## TASK DESCRIPTION
Everything in the listing should be transcribed exactly, apart from the pictures.

## EXERCISE MATERIAL
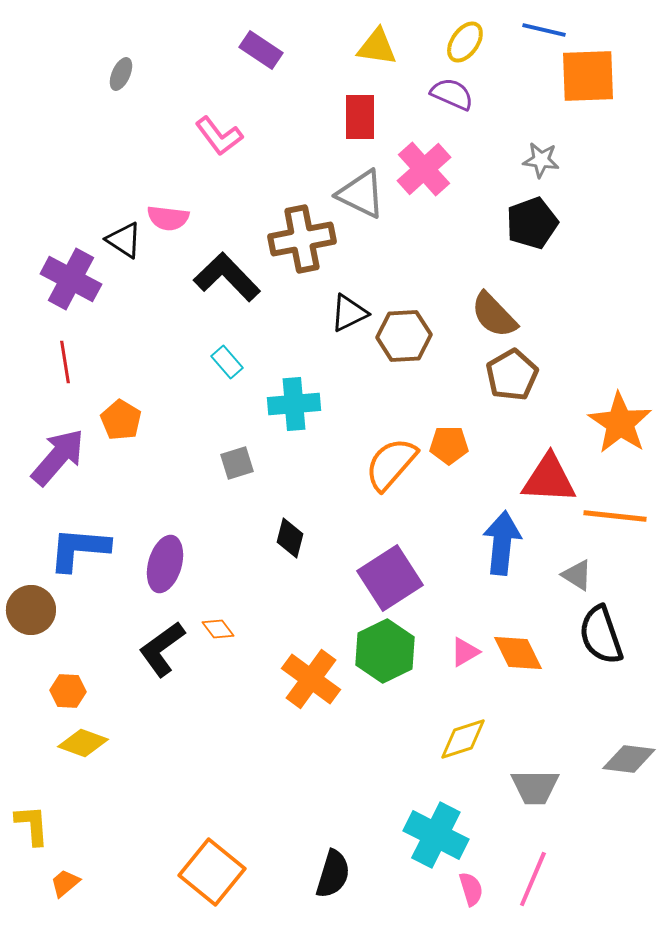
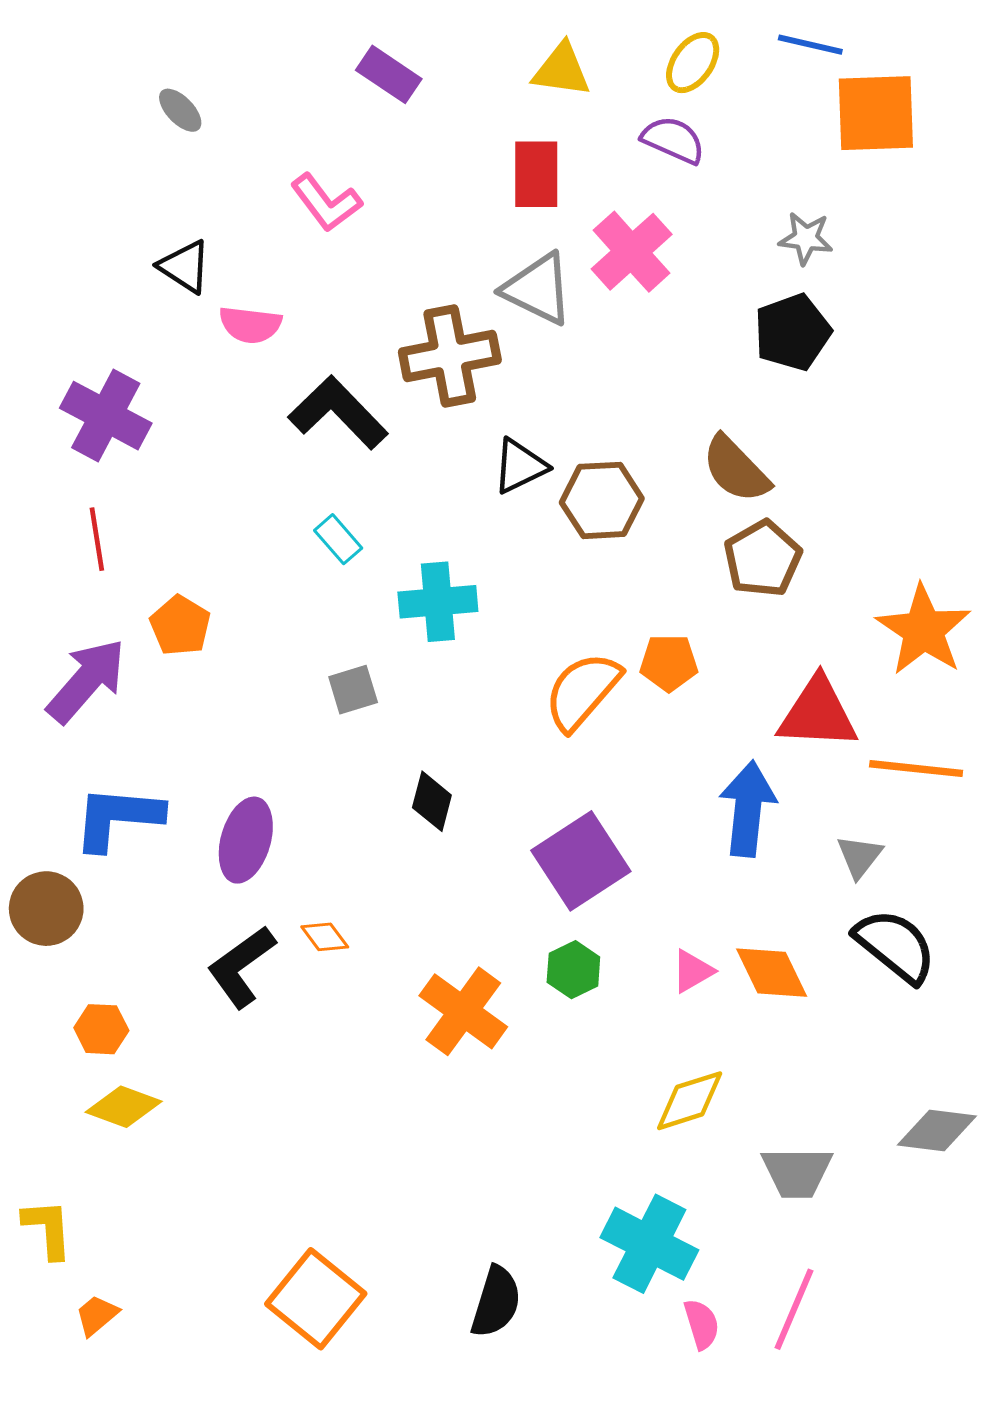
gray ellipse: (121, 74) -> (180, 110), turned -68
black triangle: (124, 240) -> (185, 267), moved
gray triangle: (577, 575) -> (859, 856), turned 36
black semicircle: (601, 635) -> (895, 946), turned 148
green hexagon: (385, 651) -> (573, 970), size x0.6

## SOLUTION FOR THIS EXERCISE
gray ellipse: (121, 74) -> (180, 110), turned -68
black triangle: (124, 240) -> (185, 267), moved
gray triangle: (577, 575) -> (859, 856), turned 36
black semicircle: (601, 635) -> (895, 946), turned 148
green hexagon: (385, 651) -> (573, 970), size x0.6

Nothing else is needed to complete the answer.